[[ DATA EXTRACT, beginning ]]

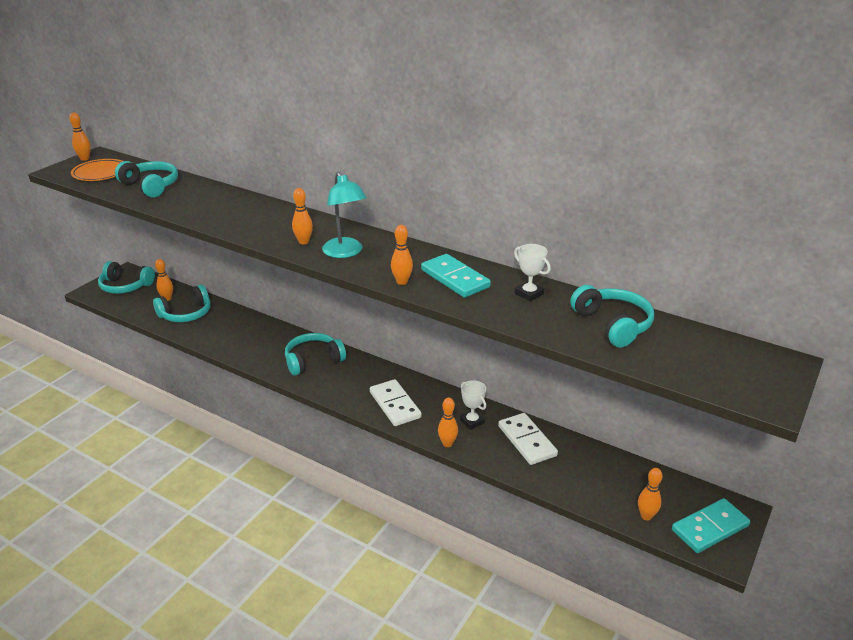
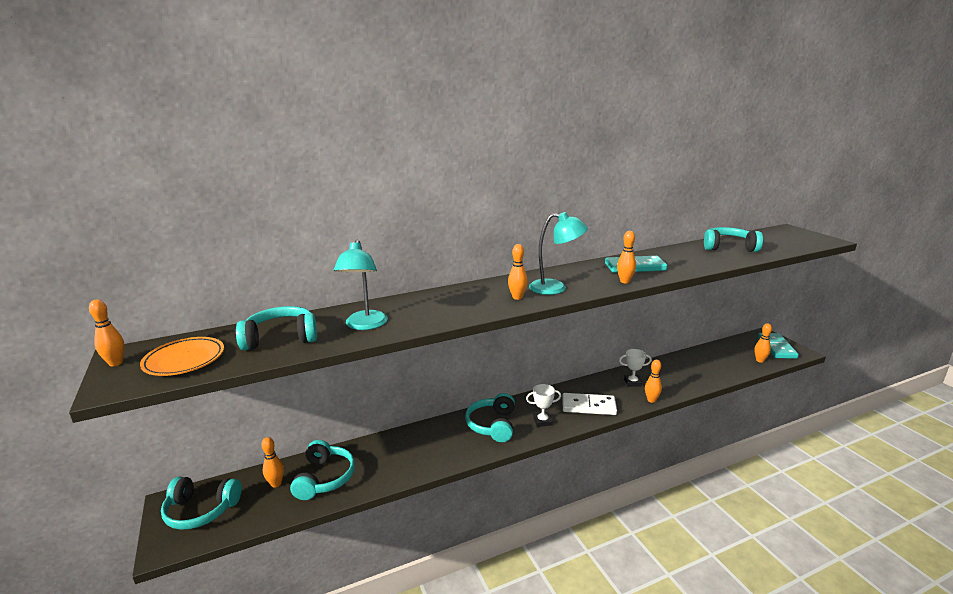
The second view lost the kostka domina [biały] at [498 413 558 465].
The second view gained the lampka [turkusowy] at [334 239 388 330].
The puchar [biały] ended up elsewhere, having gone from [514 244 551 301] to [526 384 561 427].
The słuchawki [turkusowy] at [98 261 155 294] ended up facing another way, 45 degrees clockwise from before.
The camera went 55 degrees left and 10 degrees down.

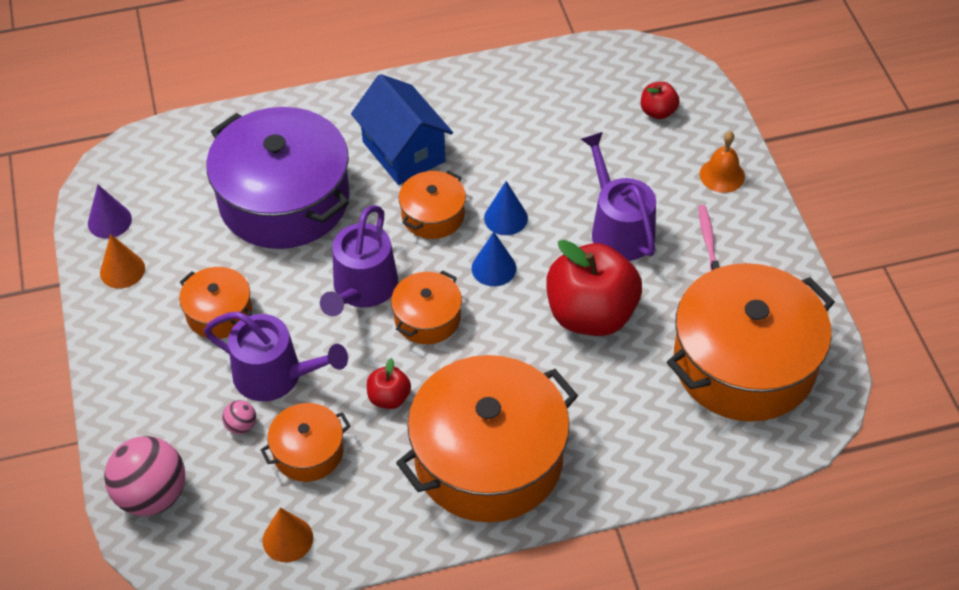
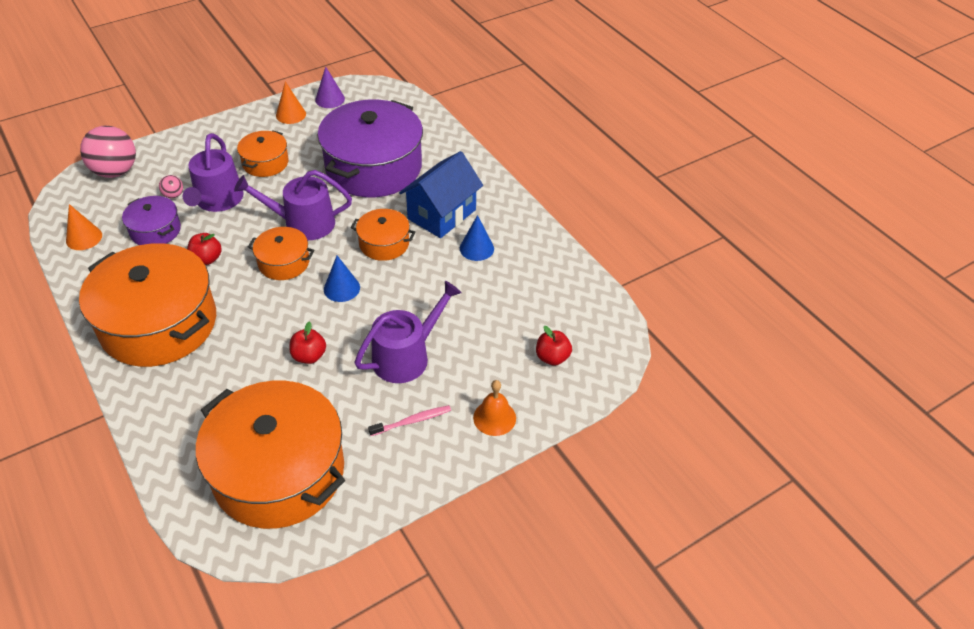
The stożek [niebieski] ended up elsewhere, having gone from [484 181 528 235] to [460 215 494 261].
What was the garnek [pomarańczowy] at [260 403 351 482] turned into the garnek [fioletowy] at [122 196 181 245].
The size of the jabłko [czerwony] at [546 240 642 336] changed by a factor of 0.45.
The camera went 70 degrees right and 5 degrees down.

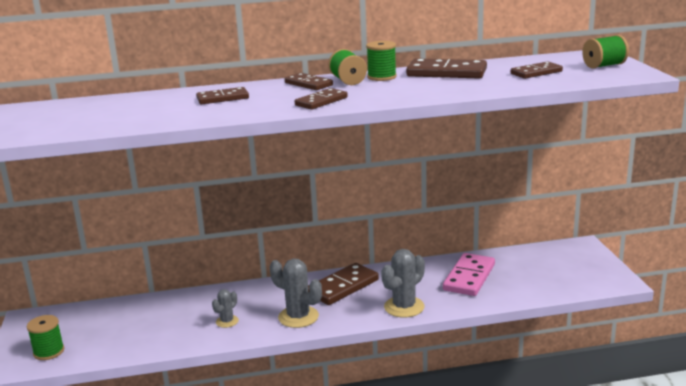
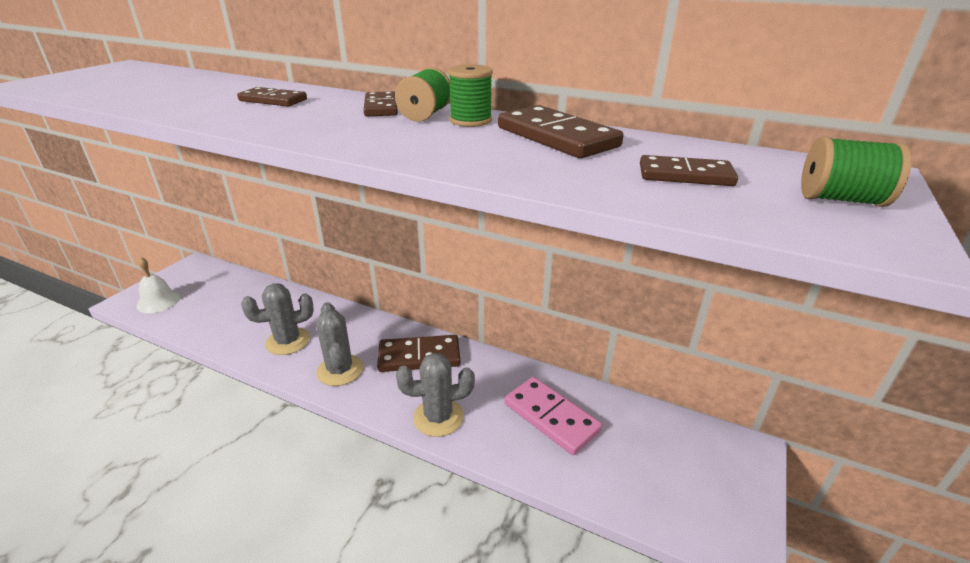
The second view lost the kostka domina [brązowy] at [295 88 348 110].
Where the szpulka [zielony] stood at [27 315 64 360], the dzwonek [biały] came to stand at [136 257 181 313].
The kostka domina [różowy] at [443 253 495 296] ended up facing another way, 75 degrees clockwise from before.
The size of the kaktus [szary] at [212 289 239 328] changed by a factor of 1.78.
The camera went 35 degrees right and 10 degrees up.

[[ DATA EXTRACT, end ]]

** EXERCISE PROMPT **
The required output is a verbatim repetition of the lines from the opening of the entries above through the line containing "The słuchawki [turkusowy]", inclusive, with no pictures and nothing else.

** ANSWER TO THE EXERCISE **
The second view lost the kostka domina [biały] at [498 413 558 465].
The second view gained the lampka [turkusowy] at [334 239 388 330].
The puchar [biały] ended up elsewhere, having gone from [514 244 551 301] to [526 384 561 427].
The słuchawki [turkusowy] at [98 261 155 294] ended up facing another way, 45 degrees clockwise from before.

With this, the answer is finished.